Object matching data

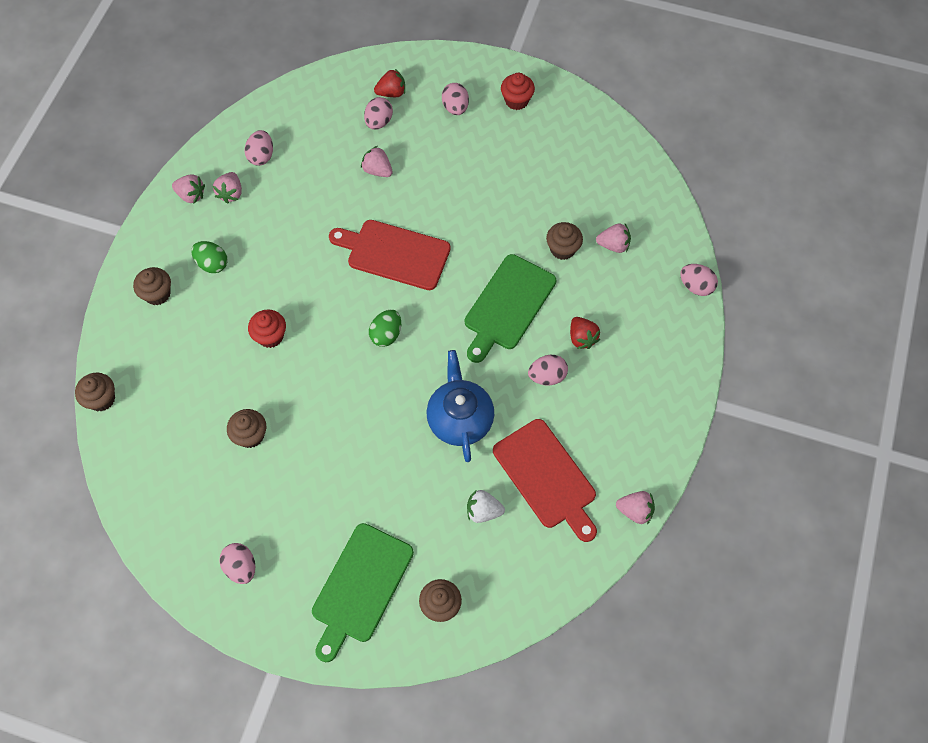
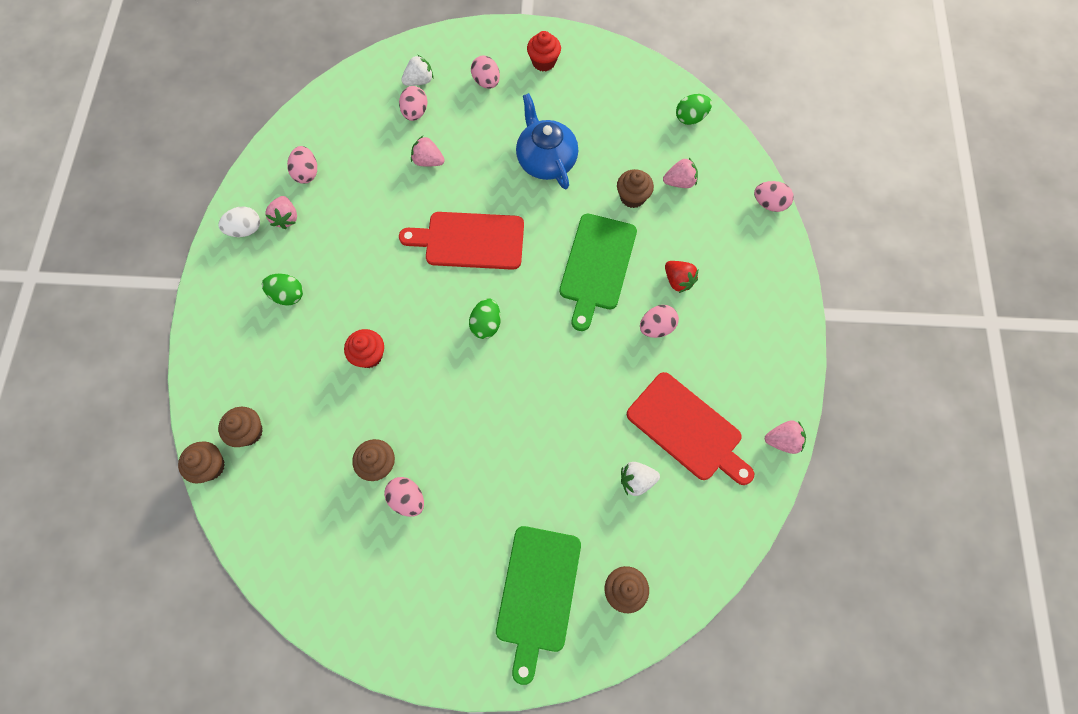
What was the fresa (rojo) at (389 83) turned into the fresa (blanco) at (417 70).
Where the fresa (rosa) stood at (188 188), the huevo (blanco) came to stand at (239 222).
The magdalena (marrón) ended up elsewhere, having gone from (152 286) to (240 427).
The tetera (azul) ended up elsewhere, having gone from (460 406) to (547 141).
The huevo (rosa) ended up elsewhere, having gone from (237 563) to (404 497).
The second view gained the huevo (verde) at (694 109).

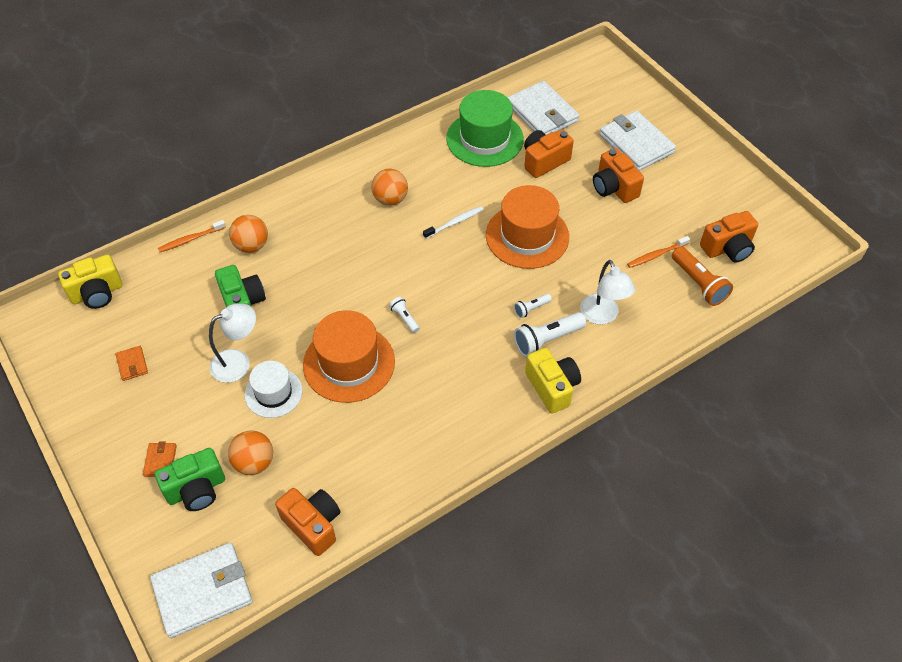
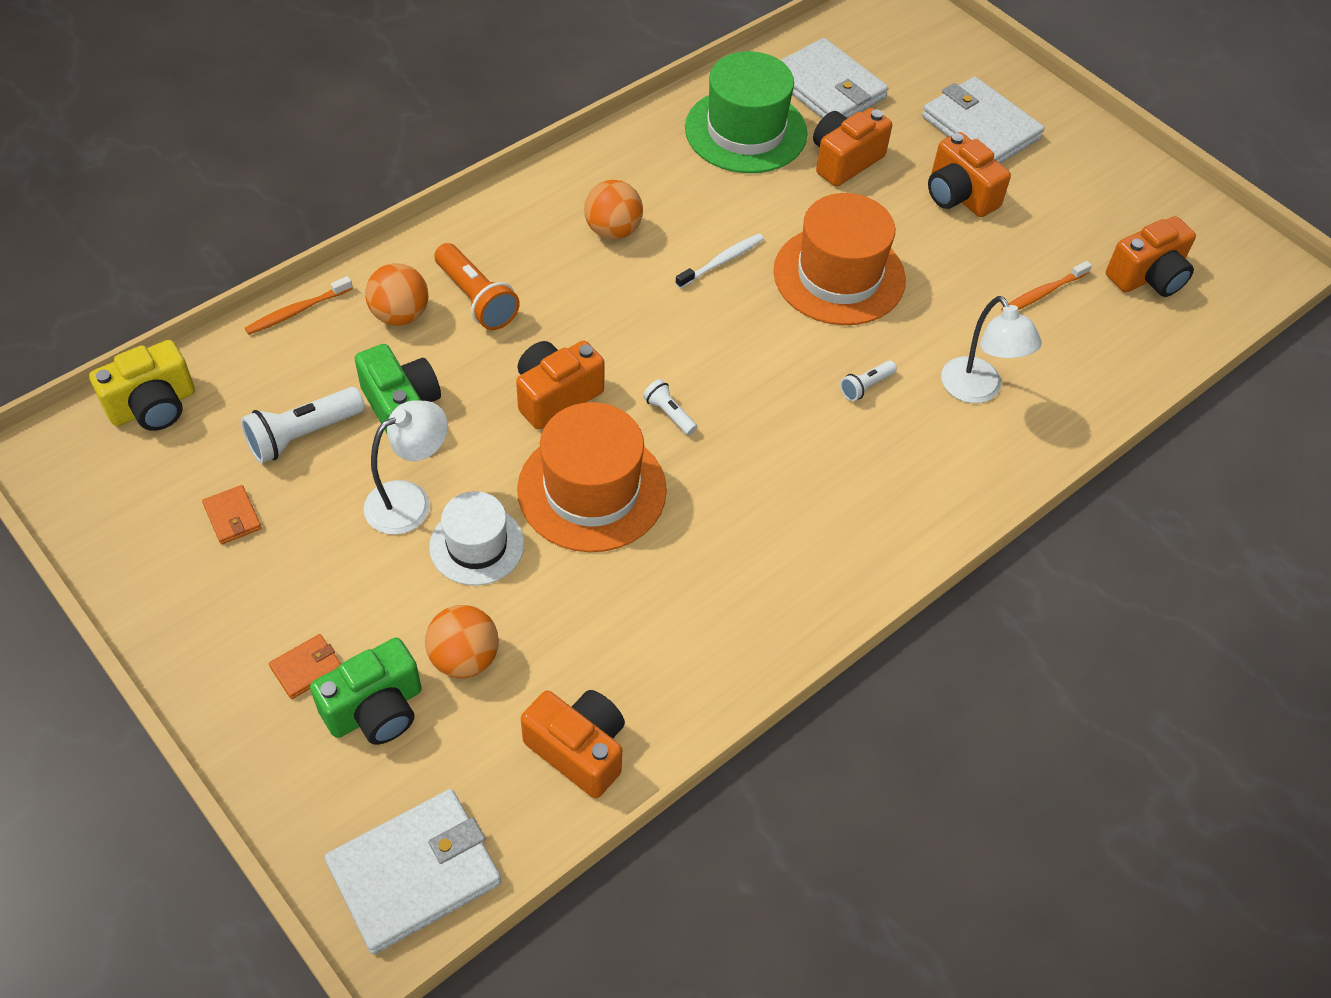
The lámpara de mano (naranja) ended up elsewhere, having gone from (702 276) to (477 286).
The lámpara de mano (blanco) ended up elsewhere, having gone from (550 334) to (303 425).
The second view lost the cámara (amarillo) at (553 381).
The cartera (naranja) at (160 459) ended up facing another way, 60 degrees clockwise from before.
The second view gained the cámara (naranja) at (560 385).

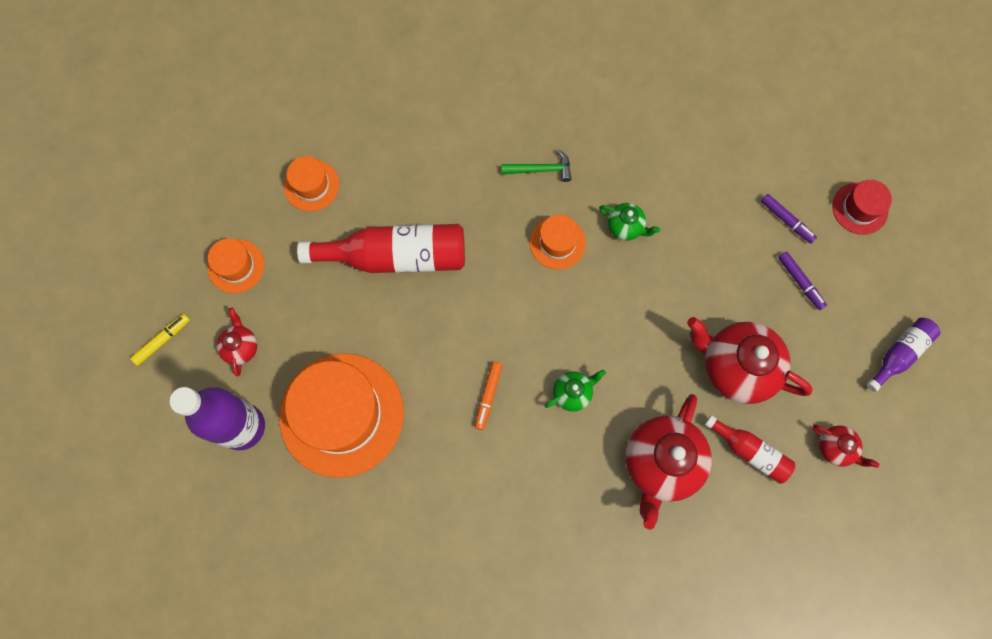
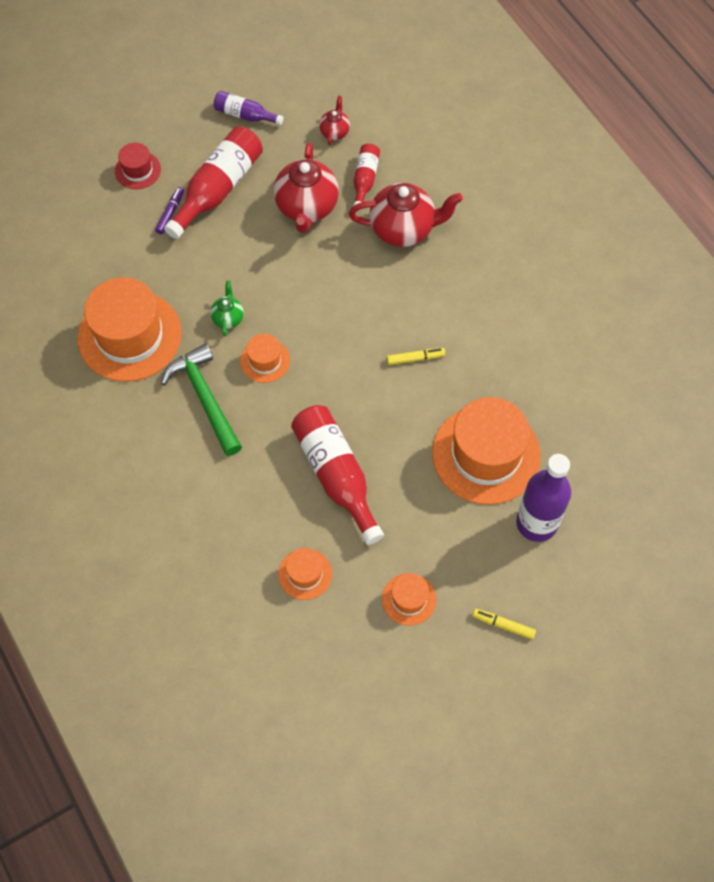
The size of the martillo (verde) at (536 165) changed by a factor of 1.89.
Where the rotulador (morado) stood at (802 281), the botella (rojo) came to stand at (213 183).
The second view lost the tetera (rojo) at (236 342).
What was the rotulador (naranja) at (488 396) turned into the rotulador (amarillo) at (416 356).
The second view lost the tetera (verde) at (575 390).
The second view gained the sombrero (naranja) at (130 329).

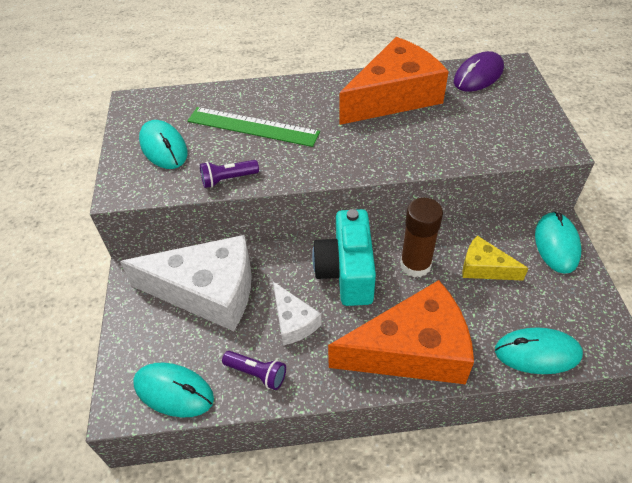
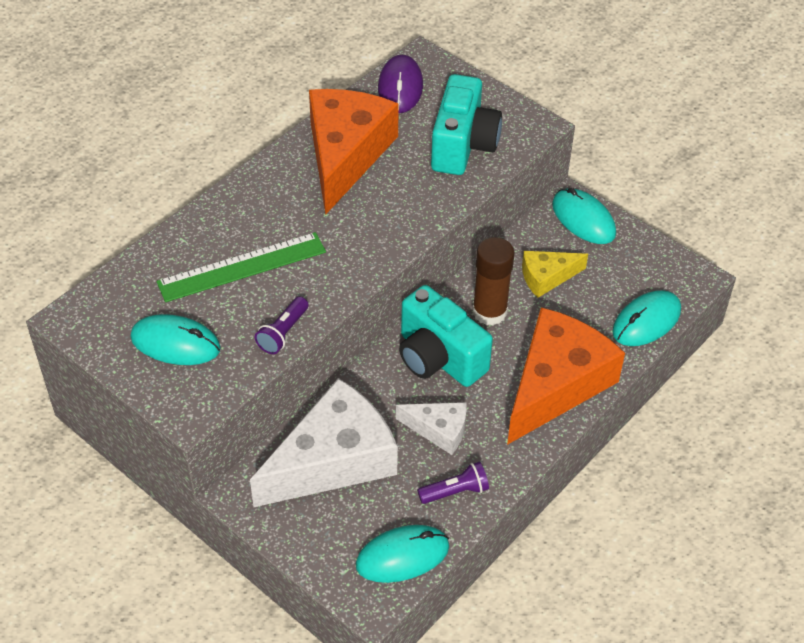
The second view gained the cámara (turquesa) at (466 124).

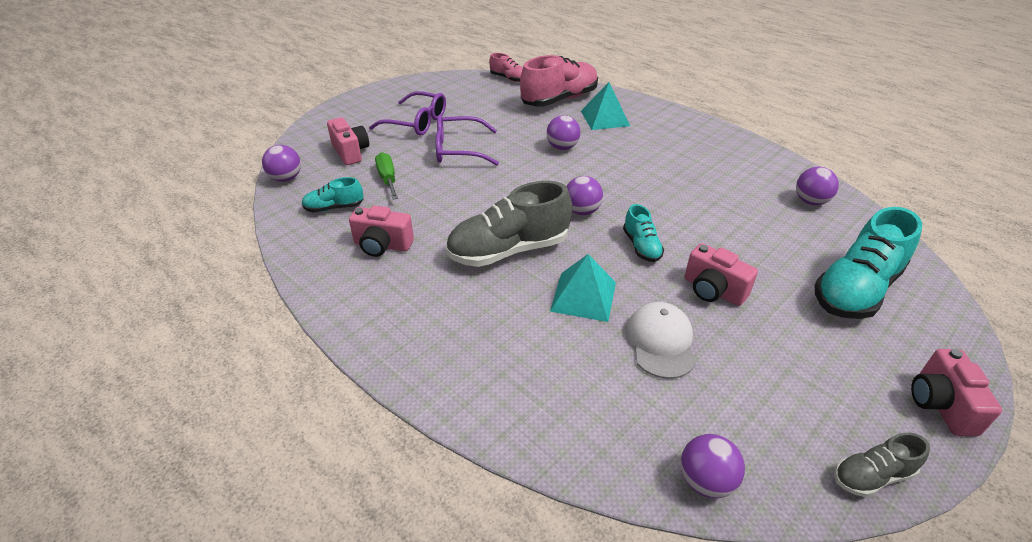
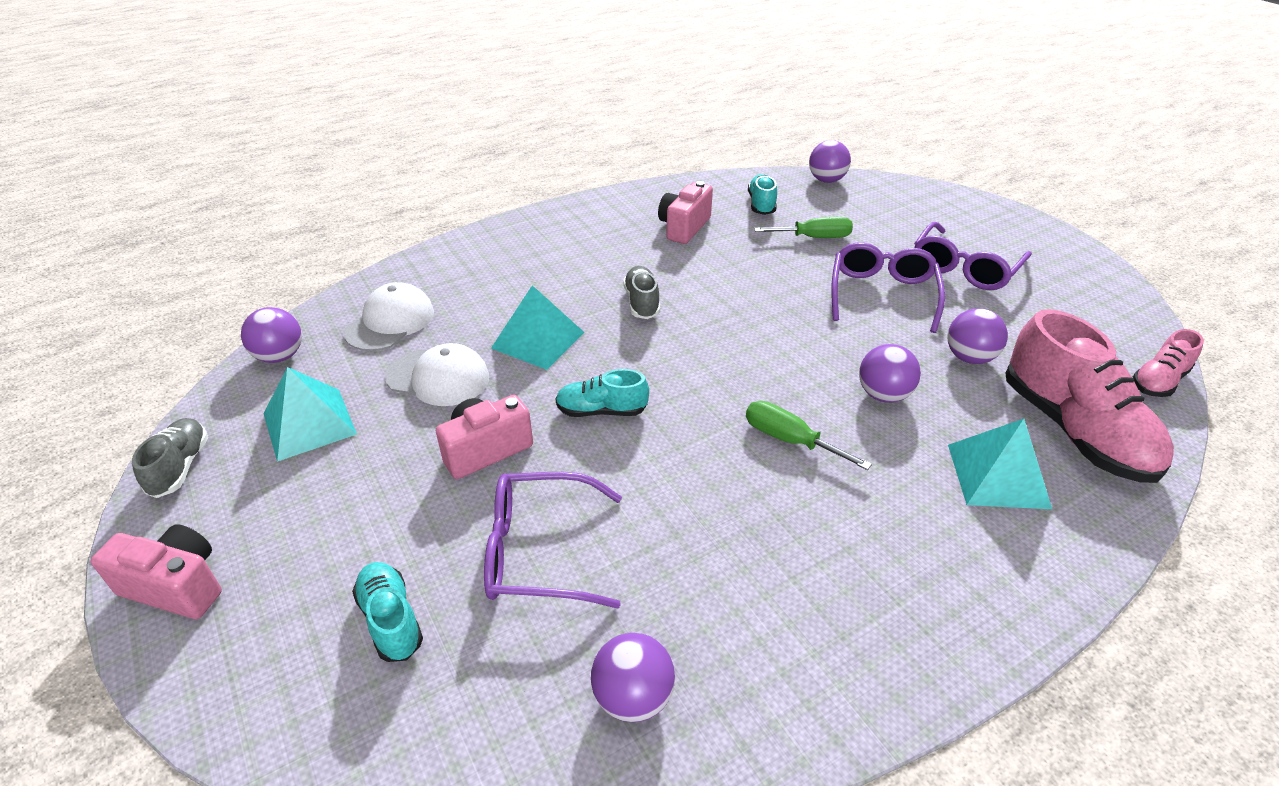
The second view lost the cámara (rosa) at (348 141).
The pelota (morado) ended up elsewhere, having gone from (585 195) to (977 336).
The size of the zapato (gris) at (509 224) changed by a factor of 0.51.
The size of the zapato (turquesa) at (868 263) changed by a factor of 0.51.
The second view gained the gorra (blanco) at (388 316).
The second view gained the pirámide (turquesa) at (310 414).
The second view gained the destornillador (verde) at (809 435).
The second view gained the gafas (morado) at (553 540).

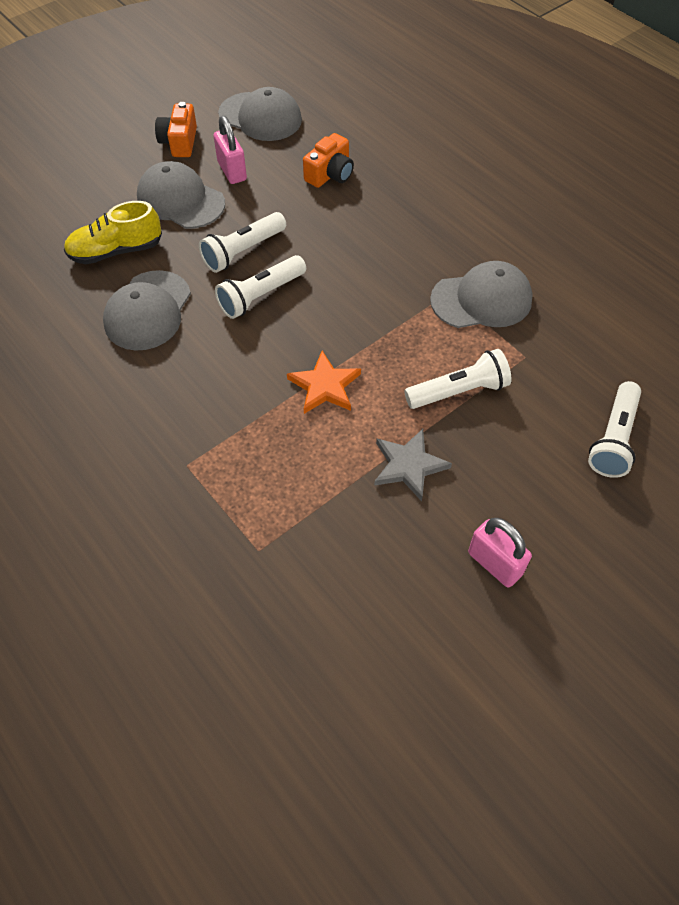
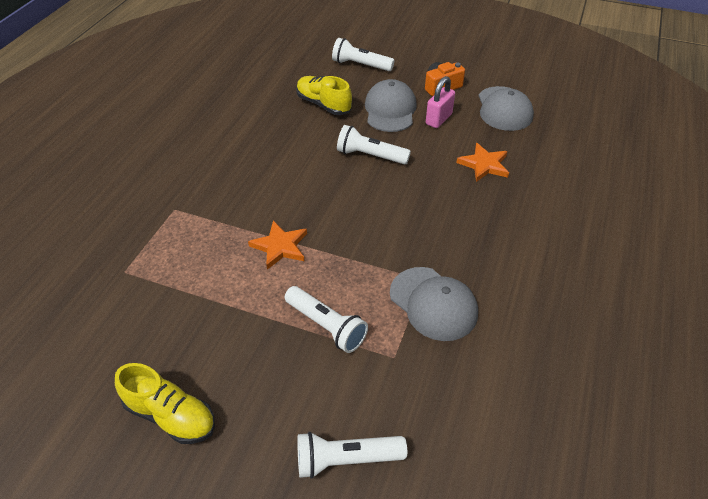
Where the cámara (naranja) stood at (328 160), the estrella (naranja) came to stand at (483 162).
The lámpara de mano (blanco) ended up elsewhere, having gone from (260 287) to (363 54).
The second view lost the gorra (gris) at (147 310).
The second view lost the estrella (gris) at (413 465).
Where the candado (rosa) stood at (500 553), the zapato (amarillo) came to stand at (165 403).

__WHAT YOU NEED TO DO__
Find the word "fresa" in the data and copy out each line where it turns up.

__RESULT OF THE TASK__
What was the fresa (rojo) at (389 83) turned into the fresa (blanco) at (417 70).
Where the fresa (rosa) stood at (188 188), the huevo (blanco) came to stand at (239 222).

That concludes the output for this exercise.